» Task prompt:
In the copy, keep every line below as it is and leave out the pictures.

Data records below:

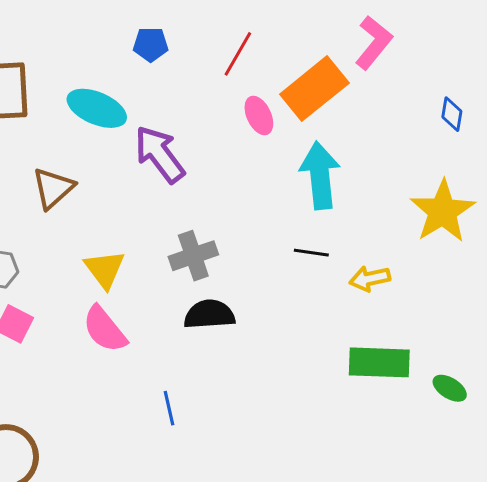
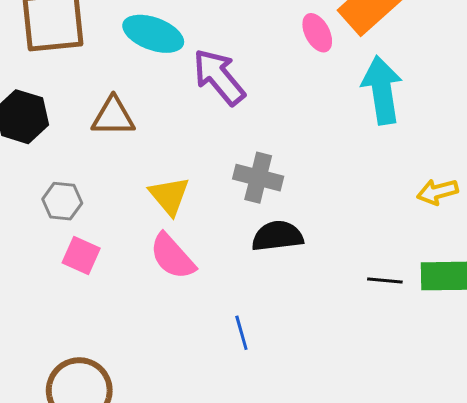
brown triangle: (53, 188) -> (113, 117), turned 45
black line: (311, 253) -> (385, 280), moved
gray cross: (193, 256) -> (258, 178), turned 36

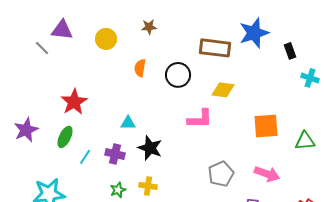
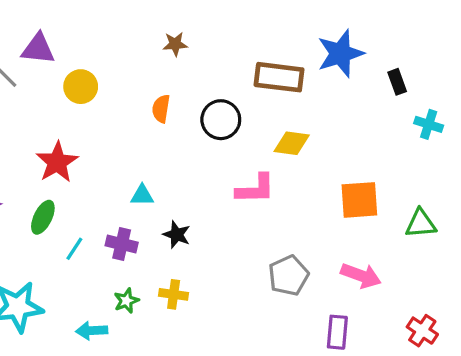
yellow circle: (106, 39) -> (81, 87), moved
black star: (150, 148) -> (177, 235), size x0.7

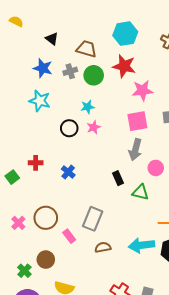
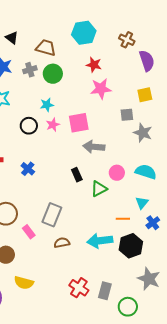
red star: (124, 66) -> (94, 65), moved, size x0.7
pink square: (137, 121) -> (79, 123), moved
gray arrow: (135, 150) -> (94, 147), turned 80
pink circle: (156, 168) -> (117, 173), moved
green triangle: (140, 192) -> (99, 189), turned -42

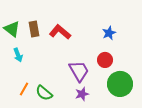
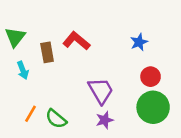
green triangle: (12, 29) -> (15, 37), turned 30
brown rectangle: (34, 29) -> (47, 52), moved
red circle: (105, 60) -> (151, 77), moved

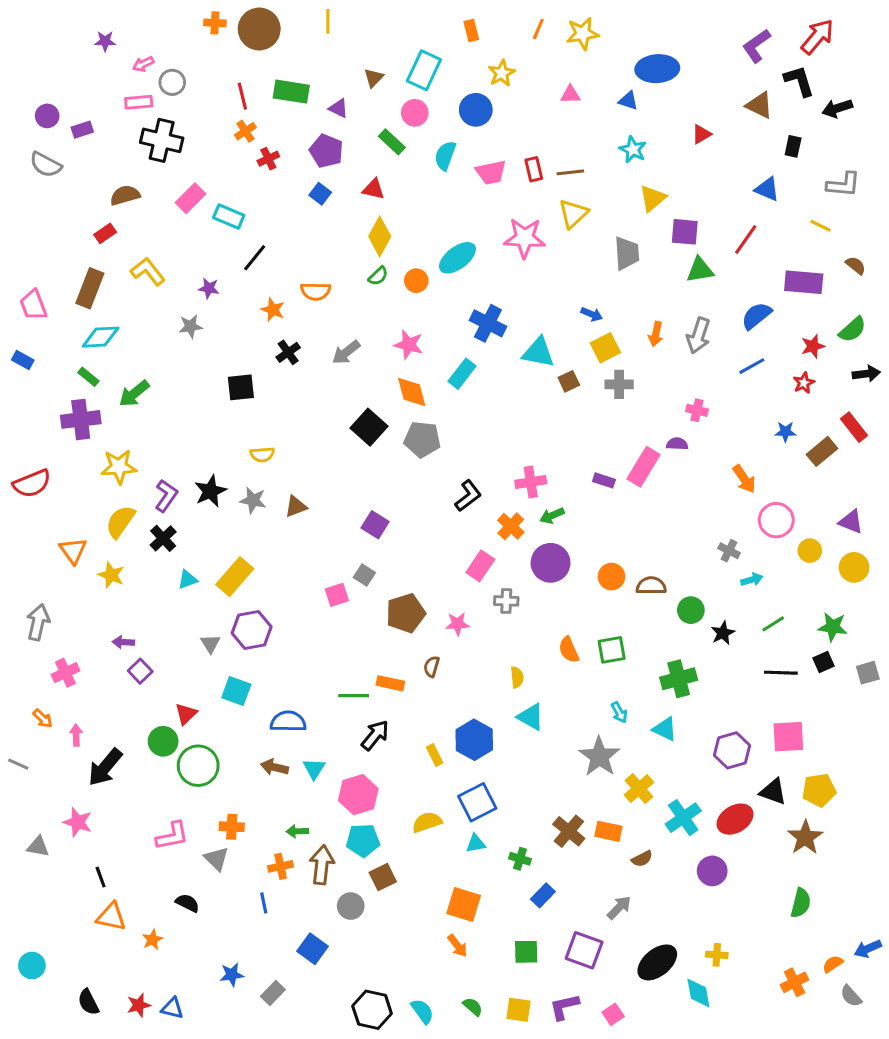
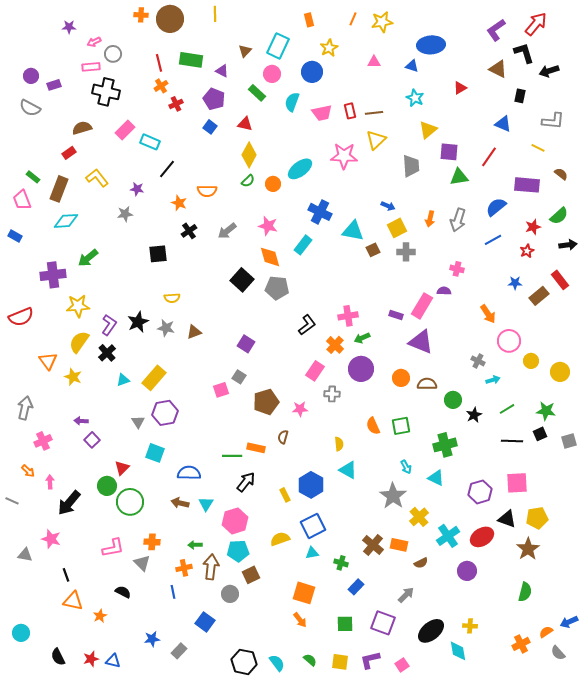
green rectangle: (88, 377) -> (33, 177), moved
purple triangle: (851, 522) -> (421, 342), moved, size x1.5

End of Data records.

» Finished task:
brown triangle: (53, 188) -> (113, 117), turned 45
black line: (311, 253) -> (385, 280), moved
gray cross: (193, 256) -> (258, 178), turned 36

yellow circle: (106, 39) -> (81, 87), moved
black star: (150, 148) -> (177, 235), size x0.7

red star: (124, 66) -> (94, 65), moved, size x0.7
pink square: (137, 121) -> (79, 123), moved
gray arrow: (135, 150) -> (94, 147), turned 80
pink circle: (156, 168) -> (117, 173), moved
green triangle: (140, 192) -> (99, 189), turned -42

green triangle: (12, 29) -> (15, 37), turned 30
brown rectangle: (34, 29) -> (47, 52), moved
red circle: (105, 60) -> (151, 77), moved

green rectangle: (88, 377) -> (33, 177), moved
purple triangle: (851, 522) -> (421, 342), moved, size x1.5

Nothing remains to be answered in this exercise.